→ **Requirements**: Please print the records word for word, from their first line up to and including the line that contains "Does blue matte".
┄┄┄┄┄┄┄┄┄┄┄┄┄┄┄┄┄┄┄┄
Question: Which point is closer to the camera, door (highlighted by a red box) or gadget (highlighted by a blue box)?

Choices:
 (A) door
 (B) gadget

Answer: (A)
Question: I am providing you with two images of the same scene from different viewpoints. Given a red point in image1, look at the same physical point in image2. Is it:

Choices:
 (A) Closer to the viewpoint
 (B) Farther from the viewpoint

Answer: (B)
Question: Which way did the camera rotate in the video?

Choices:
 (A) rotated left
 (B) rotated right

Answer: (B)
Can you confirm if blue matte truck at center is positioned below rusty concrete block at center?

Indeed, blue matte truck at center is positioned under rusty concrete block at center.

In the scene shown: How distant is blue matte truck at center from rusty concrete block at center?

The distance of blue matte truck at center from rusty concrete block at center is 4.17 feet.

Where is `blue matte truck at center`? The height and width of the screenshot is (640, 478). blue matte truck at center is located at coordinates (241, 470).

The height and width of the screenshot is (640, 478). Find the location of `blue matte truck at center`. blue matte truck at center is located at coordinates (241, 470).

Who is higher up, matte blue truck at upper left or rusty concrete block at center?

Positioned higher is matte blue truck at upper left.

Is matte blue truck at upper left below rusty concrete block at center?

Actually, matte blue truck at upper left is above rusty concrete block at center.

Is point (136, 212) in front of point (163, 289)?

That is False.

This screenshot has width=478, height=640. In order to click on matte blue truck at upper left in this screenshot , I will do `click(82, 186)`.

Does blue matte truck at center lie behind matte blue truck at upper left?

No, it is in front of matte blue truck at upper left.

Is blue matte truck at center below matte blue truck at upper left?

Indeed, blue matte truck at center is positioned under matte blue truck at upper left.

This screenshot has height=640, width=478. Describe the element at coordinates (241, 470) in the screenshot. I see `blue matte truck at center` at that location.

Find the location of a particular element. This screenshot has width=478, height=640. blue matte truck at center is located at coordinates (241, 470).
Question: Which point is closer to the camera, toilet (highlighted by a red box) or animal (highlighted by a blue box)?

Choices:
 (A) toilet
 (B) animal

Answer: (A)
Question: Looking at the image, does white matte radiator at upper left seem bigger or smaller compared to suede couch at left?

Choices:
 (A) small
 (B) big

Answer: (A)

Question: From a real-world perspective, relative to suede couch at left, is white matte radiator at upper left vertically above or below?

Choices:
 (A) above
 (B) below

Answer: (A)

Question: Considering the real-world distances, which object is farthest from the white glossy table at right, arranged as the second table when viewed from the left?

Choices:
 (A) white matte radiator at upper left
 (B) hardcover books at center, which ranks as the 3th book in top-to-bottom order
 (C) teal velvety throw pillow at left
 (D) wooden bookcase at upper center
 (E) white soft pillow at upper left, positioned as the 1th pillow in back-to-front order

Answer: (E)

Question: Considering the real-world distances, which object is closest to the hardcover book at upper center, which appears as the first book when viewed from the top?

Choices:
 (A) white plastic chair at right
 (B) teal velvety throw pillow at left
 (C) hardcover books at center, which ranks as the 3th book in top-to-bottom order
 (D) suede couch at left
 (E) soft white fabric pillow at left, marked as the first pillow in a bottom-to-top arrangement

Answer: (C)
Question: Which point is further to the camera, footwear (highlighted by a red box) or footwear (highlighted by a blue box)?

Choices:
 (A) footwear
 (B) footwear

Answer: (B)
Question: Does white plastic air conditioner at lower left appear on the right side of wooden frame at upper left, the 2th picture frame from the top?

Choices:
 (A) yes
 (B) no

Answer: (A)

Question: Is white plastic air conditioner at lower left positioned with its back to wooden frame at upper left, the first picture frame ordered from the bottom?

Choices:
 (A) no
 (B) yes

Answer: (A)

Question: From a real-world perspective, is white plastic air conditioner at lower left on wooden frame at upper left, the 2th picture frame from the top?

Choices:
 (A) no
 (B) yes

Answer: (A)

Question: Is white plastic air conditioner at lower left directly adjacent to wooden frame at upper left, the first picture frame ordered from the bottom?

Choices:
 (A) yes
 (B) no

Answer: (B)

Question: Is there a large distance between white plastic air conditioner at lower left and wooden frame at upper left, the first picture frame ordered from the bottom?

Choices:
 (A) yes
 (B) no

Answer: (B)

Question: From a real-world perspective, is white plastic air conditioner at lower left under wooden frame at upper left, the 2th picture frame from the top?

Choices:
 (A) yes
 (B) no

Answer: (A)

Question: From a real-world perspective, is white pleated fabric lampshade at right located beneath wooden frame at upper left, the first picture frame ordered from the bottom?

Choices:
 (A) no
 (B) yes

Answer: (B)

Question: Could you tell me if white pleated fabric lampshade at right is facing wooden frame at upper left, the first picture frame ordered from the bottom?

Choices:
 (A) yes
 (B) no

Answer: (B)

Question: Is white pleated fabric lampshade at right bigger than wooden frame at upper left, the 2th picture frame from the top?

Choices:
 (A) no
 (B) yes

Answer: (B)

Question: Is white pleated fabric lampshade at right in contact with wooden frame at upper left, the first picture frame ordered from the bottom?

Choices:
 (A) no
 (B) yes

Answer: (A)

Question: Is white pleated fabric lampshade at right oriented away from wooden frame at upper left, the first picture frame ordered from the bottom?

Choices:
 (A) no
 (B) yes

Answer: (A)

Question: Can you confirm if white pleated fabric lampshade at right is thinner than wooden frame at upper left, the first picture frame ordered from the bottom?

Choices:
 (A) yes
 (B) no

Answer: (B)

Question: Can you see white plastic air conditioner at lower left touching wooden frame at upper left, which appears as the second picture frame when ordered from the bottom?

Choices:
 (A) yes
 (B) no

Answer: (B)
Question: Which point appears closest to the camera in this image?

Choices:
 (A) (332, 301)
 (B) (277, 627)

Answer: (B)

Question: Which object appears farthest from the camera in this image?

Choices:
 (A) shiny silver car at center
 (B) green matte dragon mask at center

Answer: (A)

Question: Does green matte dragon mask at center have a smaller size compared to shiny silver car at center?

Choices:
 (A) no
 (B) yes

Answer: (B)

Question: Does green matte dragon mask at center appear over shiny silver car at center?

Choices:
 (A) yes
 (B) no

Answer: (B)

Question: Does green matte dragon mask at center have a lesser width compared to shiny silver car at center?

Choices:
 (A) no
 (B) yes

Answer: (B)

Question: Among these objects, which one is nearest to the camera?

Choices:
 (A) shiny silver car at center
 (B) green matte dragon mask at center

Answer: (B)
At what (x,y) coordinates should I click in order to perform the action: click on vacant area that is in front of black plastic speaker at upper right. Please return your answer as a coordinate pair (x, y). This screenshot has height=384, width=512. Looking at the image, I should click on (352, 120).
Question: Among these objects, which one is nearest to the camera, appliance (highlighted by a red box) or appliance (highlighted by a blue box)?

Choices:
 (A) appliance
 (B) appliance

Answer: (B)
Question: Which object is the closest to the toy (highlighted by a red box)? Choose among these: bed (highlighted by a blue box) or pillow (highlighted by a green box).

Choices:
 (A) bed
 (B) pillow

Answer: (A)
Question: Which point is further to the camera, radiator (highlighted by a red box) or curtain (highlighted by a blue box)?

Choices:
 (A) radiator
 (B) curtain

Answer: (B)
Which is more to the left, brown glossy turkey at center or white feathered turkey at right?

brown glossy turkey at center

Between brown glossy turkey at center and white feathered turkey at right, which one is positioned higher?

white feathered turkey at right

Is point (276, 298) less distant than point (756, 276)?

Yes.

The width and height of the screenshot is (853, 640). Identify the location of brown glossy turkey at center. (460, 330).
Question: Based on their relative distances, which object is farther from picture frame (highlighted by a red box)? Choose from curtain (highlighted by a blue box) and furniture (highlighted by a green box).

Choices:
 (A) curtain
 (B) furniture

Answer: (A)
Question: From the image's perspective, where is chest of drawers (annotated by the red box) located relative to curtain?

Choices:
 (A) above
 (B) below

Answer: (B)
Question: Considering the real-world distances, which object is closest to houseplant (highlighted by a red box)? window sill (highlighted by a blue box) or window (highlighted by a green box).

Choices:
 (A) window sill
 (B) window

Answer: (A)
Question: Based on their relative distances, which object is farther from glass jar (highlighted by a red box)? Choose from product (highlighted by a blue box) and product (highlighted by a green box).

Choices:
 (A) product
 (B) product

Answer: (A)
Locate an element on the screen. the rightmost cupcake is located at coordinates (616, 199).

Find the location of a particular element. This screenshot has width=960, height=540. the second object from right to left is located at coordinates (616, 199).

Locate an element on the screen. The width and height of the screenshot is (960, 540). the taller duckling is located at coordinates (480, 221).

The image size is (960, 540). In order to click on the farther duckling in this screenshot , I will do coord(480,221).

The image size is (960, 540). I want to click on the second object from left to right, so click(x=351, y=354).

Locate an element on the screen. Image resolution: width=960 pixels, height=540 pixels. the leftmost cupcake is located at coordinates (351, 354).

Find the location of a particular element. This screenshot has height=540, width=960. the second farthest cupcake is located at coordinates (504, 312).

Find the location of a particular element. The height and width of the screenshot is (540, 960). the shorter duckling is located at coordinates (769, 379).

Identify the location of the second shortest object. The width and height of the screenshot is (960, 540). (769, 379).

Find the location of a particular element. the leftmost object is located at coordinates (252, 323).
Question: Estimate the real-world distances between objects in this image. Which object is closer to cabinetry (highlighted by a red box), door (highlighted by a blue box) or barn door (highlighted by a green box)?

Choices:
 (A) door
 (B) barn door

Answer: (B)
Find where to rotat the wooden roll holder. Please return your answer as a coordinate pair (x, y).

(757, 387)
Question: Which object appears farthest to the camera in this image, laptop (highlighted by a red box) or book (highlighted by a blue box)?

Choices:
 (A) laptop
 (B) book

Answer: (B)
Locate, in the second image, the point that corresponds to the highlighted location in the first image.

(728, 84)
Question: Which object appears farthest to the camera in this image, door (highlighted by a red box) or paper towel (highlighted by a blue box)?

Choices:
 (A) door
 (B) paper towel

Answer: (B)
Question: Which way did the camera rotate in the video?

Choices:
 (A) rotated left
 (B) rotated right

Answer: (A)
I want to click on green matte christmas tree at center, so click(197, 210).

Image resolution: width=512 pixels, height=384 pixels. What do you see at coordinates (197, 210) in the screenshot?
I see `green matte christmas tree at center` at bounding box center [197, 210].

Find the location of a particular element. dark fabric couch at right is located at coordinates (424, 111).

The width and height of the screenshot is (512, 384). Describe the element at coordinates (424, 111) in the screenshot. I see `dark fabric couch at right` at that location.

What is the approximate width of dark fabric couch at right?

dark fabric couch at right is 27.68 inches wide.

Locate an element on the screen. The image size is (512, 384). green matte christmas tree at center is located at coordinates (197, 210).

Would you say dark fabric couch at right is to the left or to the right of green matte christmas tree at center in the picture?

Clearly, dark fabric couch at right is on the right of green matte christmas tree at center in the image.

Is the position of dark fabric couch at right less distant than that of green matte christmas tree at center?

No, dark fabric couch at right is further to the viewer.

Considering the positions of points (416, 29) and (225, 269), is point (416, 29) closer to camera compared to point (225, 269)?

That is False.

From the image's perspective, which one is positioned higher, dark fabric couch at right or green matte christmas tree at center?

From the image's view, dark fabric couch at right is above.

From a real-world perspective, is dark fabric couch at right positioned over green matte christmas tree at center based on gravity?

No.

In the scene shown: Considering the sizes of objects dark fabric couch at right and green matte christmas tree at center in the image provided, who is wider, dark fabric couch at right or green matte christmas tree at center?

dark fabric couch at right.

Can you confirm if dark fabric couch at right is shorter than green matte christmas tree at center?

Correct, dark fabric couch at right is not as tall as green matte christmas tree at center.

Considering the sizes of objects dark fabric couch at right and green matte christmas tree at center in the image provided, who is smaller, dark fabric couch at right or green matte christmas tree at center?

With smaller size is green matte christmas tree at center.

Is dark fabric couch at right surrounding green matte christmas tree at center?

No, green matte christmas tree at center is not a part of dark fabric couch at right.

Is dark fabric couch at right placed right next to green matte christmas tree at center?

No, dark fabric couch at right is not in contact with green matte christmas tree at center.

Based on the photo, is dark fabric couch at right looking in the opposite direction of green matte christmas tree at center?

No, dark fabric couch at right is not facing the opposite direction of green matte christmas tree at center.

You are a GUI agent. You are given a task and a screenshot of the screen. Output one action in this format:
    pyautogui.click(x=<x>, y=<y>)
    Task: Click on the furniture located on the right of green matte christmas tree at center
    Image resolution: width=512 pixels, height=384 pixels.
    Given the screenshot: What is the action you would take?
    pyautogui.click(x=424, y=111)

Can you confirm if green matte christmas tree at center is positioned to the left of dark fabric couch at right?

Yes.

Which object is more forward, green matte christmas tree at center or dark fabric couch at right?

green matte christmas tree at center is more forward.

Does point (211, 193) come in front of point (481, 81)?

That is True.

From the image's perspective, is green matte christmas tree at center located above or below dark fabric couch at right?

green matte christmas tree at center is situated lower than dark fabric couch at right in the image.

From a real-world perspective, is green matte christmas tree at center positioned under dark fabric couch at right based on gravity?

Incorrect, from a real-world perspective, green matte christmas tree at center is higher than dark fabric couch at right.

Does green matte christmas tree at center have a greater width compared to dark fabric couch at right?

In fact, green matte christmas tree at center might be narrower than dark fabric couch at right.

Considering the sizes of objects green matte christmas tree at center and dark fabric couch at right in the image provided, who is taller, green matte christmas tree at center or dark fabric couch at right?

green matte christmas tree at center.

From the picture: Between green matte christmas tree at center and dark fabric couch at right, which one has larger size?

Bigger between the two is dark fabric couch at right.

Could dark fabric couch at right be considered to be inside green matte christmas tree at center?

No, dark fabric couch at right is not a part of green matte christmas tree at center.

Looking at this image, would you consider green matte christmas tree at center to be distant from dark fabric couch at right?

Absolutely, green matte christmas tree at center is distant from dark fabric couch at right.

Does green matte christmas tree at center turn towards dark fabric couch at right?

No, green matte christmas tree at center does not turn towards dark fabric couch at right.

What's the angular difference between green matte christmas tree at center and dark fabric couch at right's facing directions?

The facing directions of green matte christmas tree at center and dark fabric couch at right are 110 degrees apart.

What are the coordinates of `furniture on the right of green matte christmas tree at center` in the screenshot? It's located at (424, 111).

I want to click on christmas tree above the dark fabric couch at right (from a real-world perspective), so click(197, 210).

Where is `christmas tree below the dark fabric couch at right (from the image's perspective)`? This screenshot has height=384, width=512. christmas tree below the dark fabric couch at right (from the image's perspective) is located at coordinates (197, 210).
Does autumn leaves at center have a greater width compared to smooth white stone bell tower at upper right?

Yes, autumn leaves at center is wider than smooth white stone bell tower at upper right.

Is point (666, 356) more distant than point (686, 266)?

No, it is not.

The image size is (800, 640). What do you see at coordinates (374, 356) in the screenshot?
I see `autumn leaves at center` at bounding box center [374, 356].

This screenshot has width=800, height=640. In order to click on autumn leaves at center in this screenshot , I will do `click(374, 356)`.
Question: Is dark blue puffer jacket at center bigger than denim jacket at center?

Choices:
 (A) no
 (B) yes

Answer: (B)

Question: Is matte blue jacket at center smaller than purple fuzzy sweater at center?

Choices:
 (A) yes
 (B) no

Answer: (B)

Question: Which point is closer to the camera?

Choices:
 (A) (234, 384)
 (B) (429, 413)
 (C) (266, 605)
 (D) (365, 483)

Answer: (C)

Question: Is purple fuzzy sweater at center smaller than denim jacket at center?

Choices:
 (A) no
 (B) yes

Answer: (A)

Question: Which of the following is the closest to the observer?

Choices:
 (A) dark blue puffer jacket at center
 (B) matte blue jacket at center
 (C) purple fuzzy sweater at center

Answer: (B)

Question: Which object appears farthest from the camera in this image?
┄┄┄┄┄┄┄┄┄┄┄┄┄┄┄┄┄┄┄┄
→ **Task output**:
Question: Which point is closer to the camera, door (highlighted by a red box) or gadget (highlighted by a blue box)?

Choices:
 (A) door
 (B) gadget

Answer: (A)
Question: I am providing you with two images of the same scene from different viewpoints. Given a red point in image1, look at the same physical point in image2. Is it:

Choices:
 (A) Closer to the viewpoint
 (B) Farther from the viewpoint

Answer: (B)
Question: Which way did the camera rotate in the video?

Choices:
 (A) rotated left
 (B) rotated right

Answer: (B)
Can you confirm if blue matte truck at center is positioned below rusty concrete block at center?

Indeed, blue matte truck at center is positioned under rusty concrete block at center.

In the scene shown: How distant is blue matte truck at center from rusty concrete block at center?

The distance of blue matte truck at center from rusty concrete block at center is 4.17 feet.

Where is `blue matte truck at center`? The height and width of the screenshot is (640, 478). blue matte truck at center is located at coordinates (241, 470).

The height and width of the screenshot is (640, 478). Find the location of `blue matte truck at center`. blue matte truck at center is located at coordinates (241, 470).

Who is higher up, matte blue truck at upper left or rusty concrete block at center?

Positioned higher is matte blue truck at upper left.

Is matte blue truck at upper left below rusty concrete block at center?

Actually, matte blue truck at upper left is above rusty concrete block at center.

Is point (136, 212) in front of point (163, 289)?

That is False.

This screenshot has width=478, height=640. In order to click on matte blue truck at upper left in this screenshot , I will do `click(82, 186)`.

Does blue matte truck at center lie behind matte blue truck at upper left?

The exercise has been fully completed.